- [THE DATA]:
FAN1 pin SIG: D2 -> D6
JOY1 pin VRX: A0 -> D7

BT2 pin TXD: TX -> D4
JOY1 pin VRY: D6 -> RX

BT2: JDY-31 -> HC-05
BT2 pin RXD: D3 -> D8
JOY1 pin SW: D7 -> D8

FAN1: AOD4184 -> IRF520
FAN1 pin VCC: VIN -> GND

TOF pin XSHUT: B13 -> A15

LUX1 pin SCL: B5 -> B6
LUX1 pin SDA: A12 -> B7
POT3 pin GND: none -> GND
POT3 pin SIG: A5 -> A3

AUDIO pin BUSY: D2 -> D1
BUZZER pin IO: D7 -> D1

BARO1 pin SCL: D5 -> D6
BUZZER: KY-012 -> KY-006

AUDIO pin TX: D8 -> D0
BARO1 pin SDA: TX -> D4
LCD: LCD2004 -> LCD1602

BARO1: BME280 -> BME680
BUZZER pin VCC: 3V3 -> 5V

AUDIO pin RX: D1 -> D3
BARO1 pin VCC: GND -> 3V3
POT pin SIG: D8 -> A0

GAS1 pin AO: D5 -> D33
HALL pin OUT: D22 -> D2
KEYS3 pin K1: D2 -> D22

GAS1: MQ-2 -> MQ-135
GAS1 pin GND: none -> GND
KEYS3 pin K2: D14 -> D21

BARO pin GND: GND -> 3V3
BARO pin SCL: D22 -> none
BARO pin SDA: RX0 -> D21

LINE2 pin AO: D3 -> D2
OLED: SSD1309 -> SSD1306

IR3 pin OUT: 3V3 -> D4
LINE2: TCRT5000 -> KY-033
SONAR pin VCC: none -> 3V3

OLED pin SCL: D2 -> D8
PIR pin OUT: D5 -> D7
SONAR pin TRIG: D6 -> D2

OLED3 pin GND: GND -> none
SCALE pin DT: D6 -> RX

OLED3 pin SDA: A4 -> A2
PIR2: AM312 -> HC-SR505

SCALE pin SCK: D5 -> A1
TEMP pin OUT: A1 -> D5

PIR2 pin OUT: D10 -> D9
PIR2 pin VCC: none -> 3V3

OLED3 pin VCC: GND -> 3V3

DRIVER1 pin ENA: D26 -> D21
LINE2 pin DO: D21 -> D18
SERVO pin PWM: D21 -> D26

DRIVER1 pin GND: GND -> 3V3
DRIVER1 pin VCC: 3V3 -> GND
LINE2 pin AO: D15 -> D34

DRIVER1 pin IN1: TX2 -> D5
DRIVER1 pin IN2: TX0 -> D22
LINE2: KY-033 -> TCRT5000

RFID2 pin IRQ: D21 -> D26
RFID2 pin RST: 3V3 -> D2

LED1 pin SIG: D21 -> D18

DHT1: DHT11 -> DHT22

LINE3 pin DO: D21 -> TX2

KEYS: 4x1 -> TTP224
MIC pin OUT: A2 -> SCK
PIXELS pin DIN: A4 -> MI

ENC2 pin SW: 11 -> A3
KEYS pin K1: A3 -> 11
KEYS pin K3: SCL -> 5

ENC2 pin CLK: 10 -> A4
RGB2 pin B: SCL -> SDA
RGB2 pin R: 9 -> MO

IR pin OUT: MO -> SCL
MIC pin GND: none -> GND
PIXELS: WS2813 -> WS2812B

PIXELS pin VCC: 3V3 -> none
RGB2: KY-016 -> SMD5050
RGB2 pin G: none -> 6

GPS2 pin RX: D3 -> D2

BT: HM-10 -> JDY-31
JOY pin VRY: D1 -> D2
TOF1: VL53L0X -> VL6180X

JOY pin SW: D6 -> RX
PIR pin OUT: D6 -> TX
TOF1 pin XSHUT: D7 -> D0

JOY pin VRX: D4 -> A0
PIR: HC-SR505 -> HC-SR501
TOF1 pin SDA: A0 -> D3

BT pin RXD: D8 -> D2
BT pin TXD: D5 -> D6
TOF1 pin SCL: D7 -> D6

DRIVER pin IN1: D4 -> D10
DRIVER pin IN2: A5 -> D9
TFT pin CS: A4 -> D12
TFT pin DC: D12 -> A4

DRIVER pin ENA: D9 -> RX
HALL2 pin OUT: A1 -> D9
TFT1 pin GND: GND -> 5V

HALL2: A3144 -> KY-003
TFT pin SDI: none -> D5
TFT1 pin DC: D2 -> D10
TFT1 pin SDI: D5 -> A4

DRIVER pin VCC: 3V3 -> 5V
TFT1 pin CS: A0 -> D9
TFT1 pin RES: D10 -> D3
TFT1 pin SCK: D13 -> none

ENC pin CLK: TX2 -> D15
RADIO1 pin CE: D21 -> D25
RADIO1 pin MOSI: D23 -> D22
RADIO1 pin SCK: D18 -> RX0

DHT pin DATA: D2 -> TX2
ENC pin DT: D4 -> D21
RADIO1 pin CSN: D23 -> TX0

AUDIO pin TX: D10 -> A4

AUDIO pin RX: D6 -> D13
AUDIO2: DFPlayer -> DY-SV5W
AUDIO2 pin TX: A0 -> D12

- [ASSIGNED TASK]:
Output exactly one stretch of the listing: from the line containing "OLED: SSD1309 -> SSD1306" through the line containing "OLED3 pin VCC: GND -> 3V3", both end lines included.

- [SOLUTION]:
OLED: SSD1309 -> SSD1306

IR3 pin OUT: 3V3 -> D4
LINE2: TCRT5000 -> KY-033
SONAR pin VCC: none -> 3V3

OLED pin SCL: D2 -> D8
PIR pin OUT: D5 -> D7
SONAR pin TRIG: D6 -> D2

OLED3 pin GND: GND -> none
SCALE pin DT: D6 -> RX

OLED3 pin SDA: A4 -> A2
PIR2: AM312 -> HC-SR505

SCALE pin SCK: D5 -> A1
TEMP pin OUT: A1 -> D5

PIR2 pin OUT: D10 -> D9
PIR2 pin VCC: none -> 3V3

OLED3 pin VCC: GND -> 3V3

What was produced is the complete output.